Restate each record below word for word, skipping images.

(RECORD EXTRACTS)
=-=-=

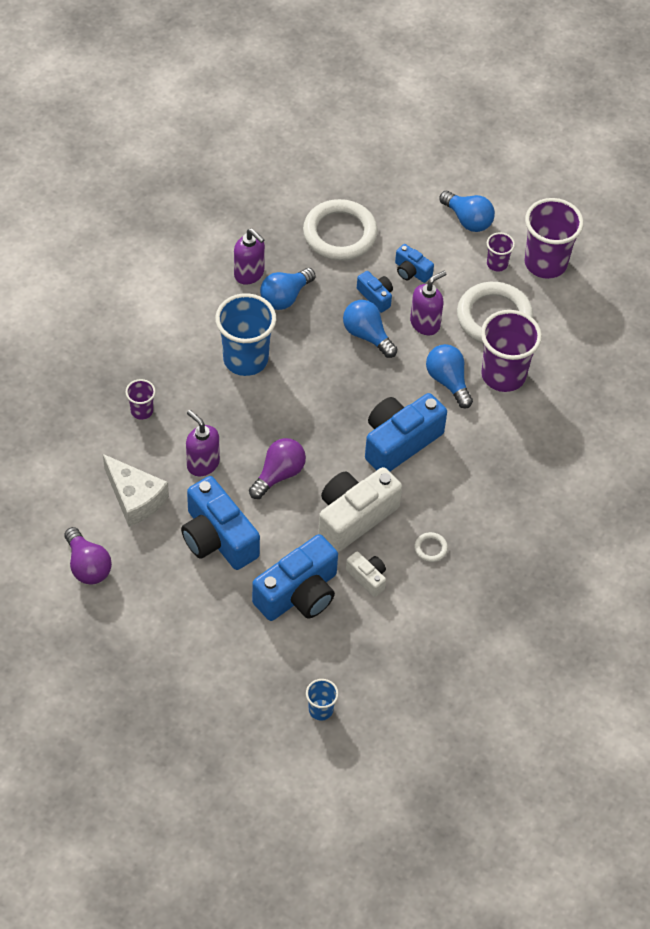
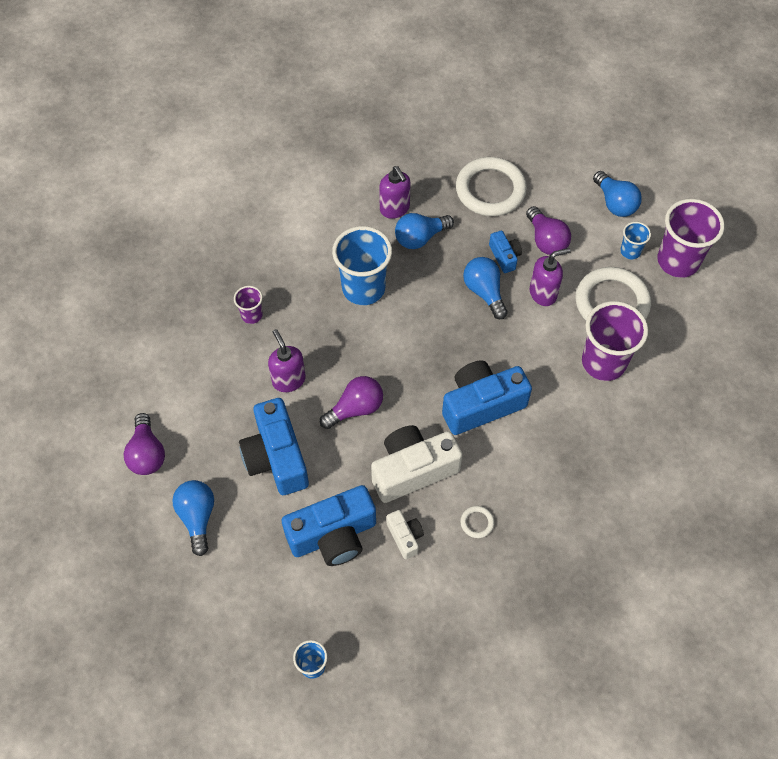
camera: 20 degrees right, 5 degrees up
white cheese [103,454,169,527] -> none
blue camera [395,244,434,283] -> purple light bulb [526,206,571,255]
blue light bulb [426,344,473,408] -> blue light bulb moved to [172,480,214,556]
purple cup [487,232,515,272] -> blue cup [620,222,651,259]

=-=-=

(ANSWER SECTION)
camera: 20 degrees right, 5 degrees up
white cheese [103,454,169,527] -> none
blue camera [395,244,434,283] -> purple light bulb [526,206,571,255]
blue light bulb [426,344,473,408] -> blue light bulb moved to [172,480,214,556]
purple cup [487,232,515,272] -> blue cup [620,222,651,259]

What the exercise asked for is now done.